▶ **WHAT YOU HAVE TO DO**
Find "Q1: NPN BC547" in the data below; transcribe the line it appears on and each line after it, exactly, to the end, and nothing else.

Image comparison data

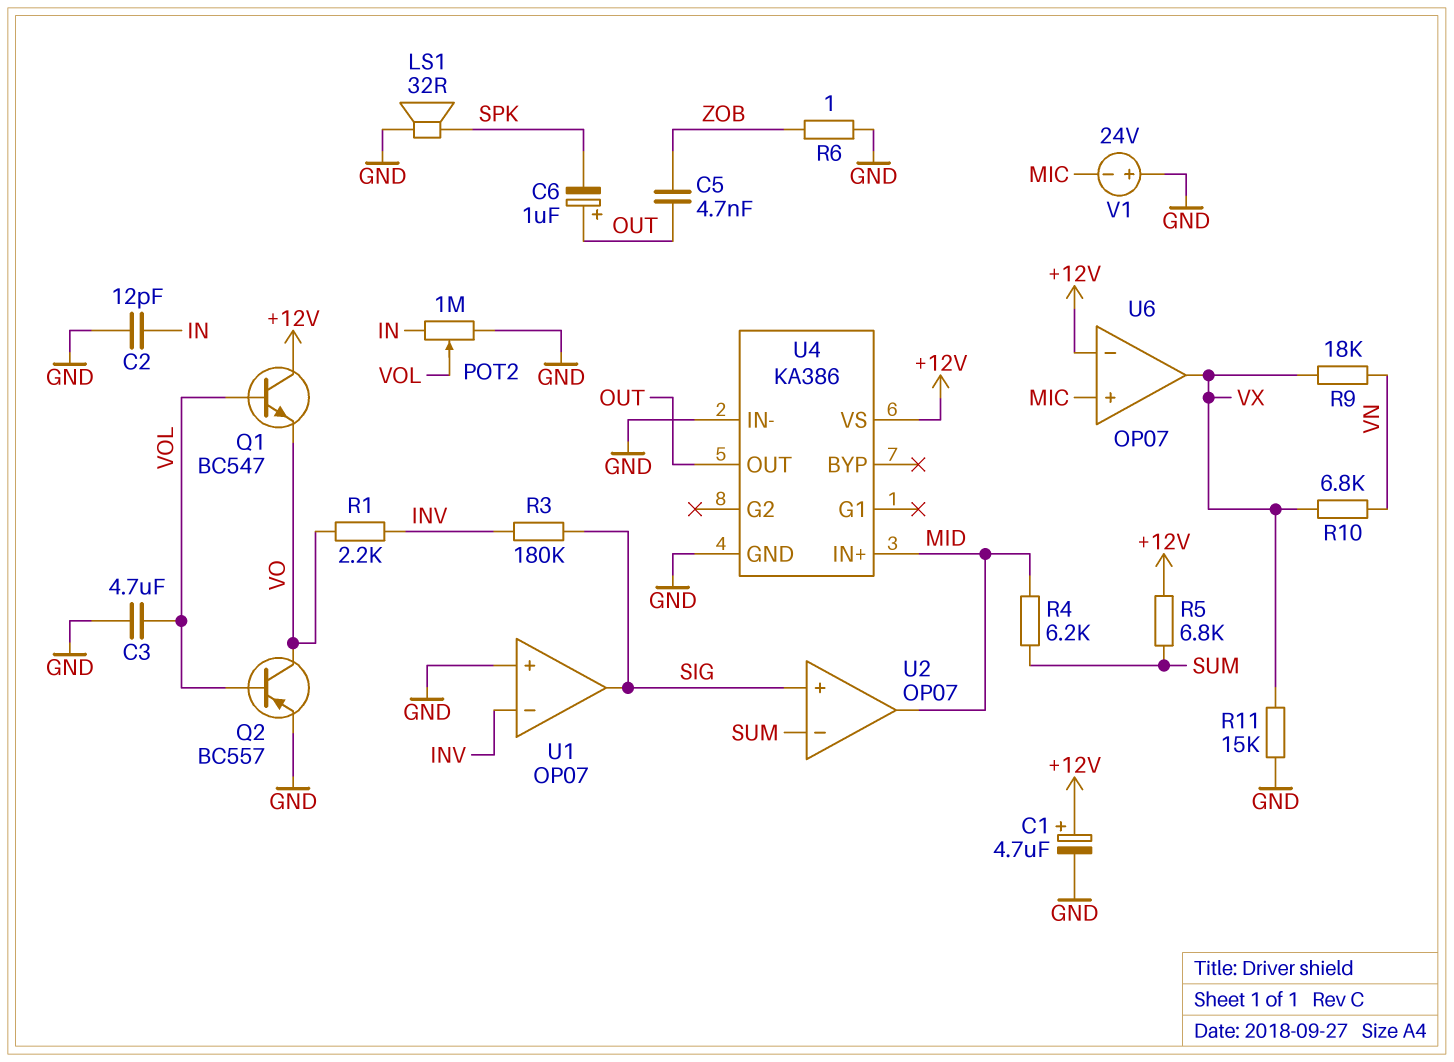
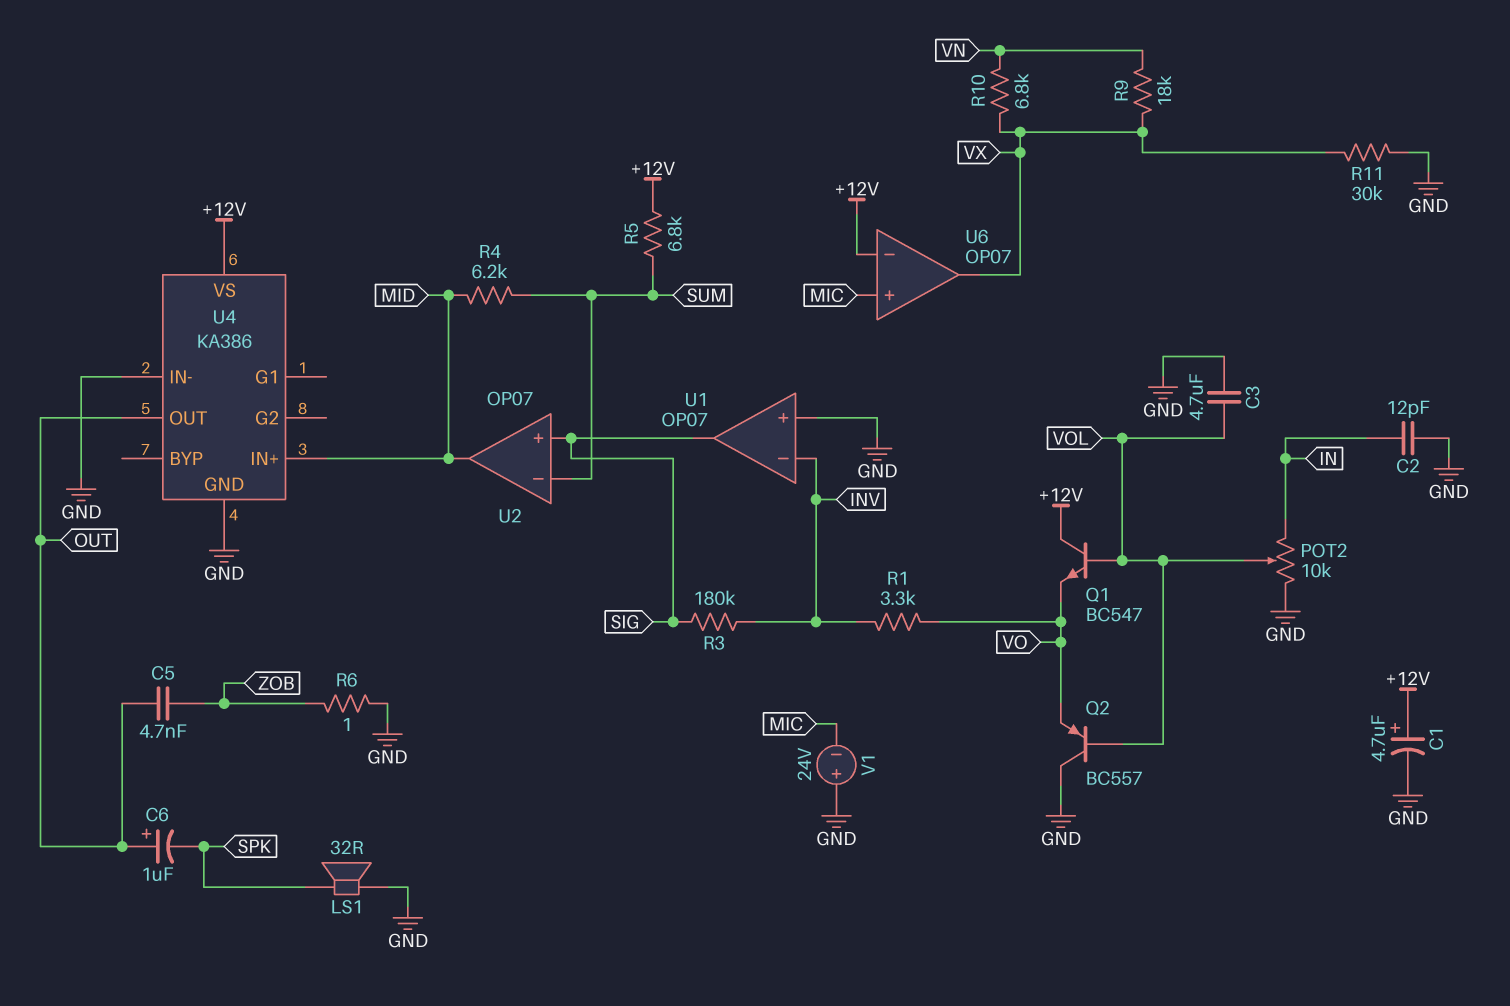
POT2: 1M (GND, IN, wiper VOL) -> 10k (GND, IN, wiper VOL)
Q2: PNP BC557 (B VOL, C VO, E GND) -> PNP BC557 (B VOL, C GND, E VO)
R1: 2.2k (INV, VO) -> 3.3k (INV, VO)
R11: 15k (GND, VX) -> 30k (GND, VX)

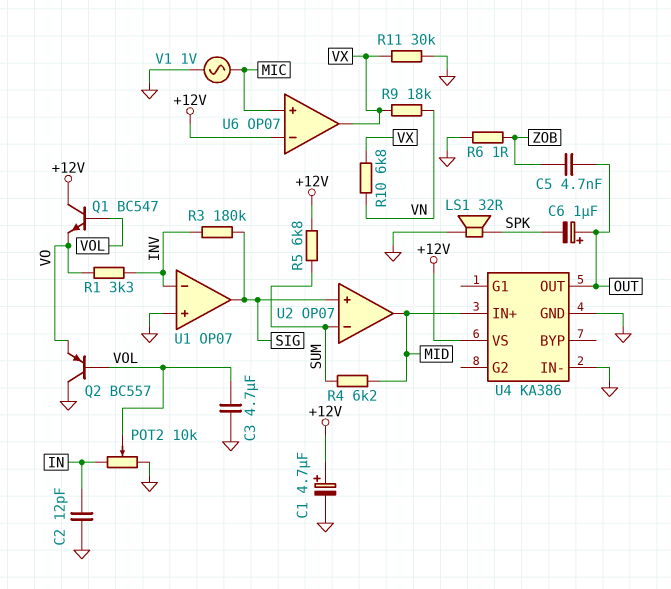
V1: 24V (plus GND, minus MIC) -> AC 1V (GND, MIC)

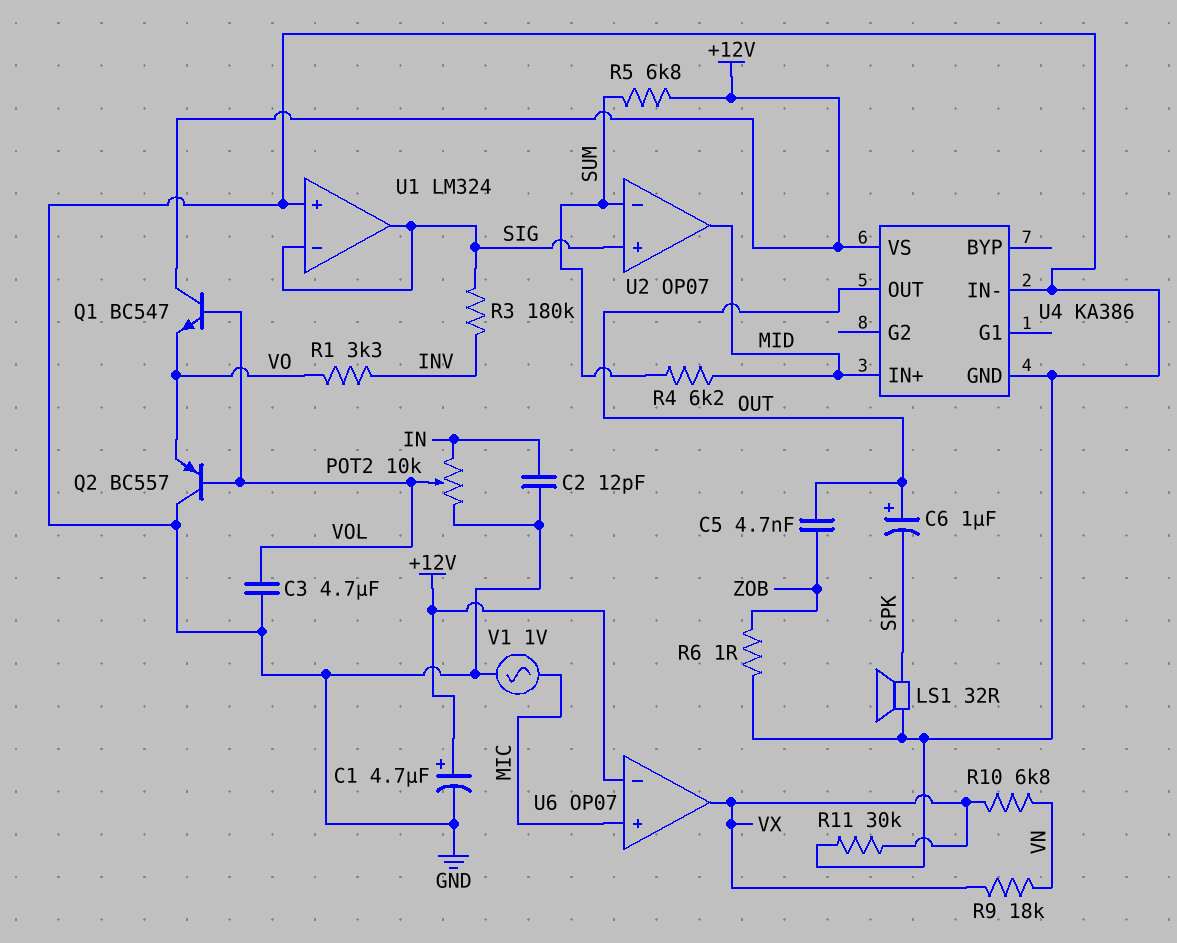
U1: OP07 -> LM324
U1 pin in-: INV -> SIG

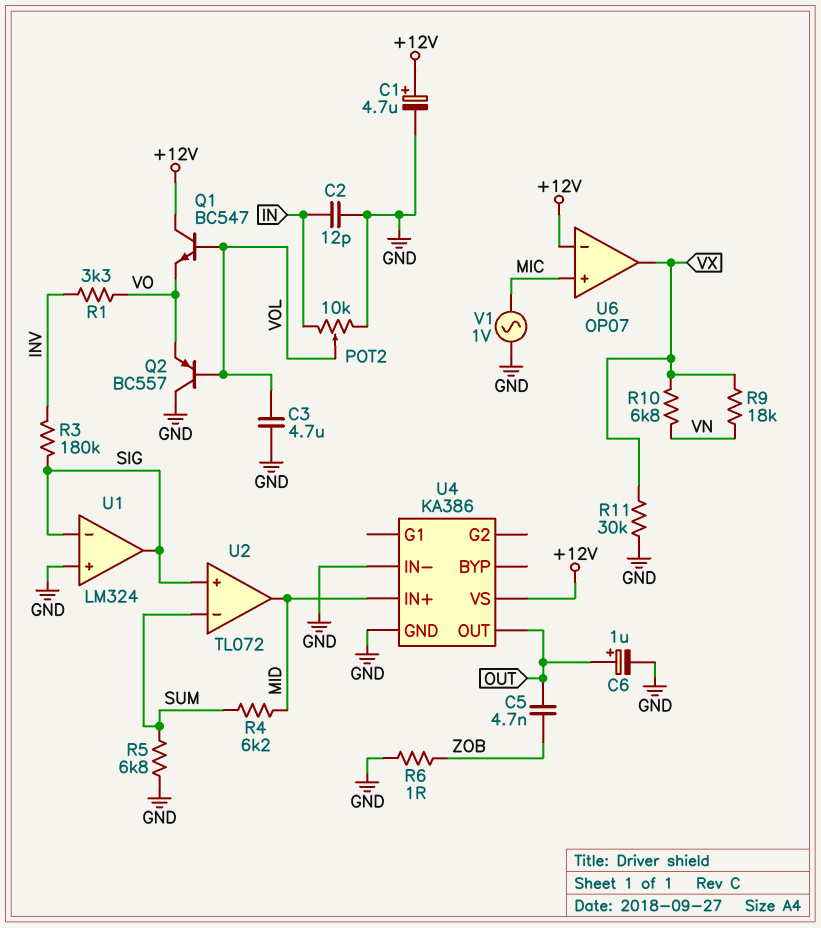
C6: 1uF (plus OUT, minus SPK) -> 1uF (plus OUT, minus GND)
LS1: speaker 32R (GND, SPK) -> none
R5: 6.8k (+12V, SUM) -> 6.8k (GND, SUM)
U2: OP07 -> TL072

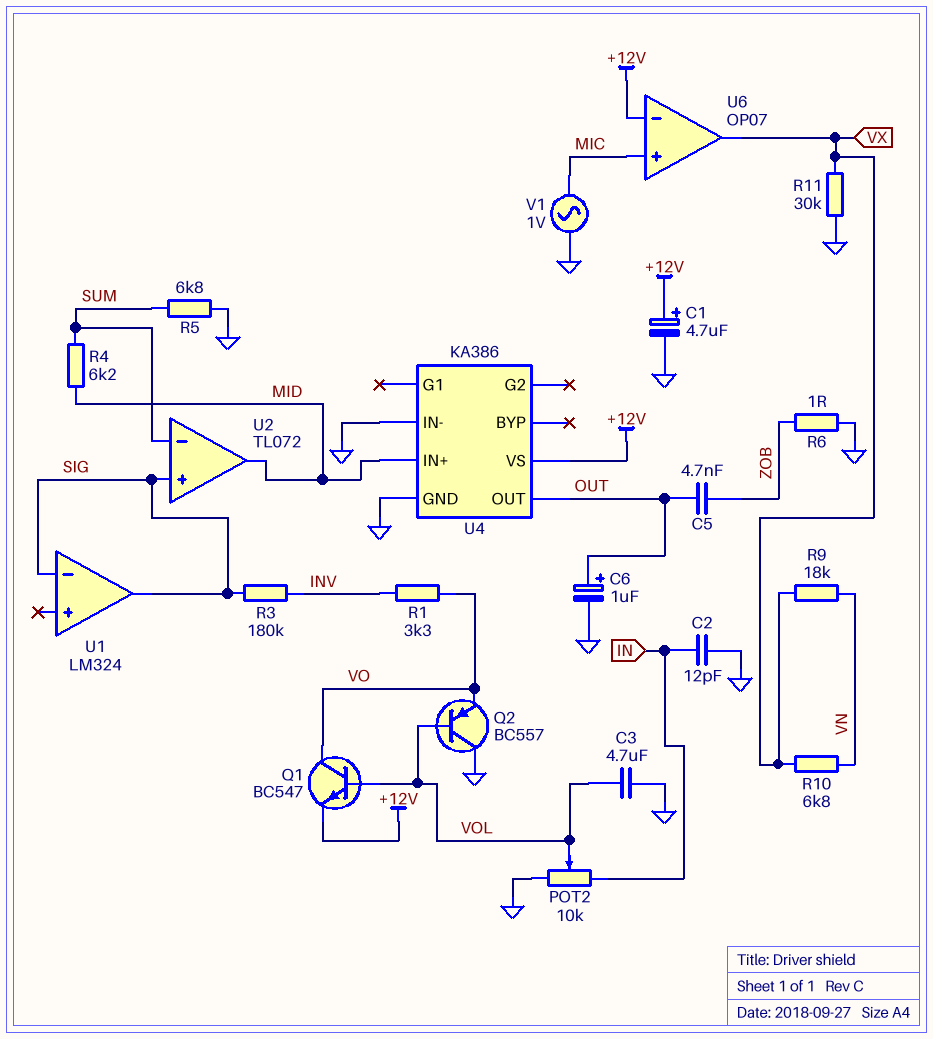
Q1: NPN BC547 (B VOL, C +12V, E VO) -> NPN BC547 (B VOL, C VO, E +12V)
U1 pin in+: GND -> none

▶ **ANSWER SECTION**
Q1: NPN BC547 (B VOL, C +12V, E VO) -> NPN BC547 (B VOL, C VO, E +12V)
U1 pin in+: GND -> none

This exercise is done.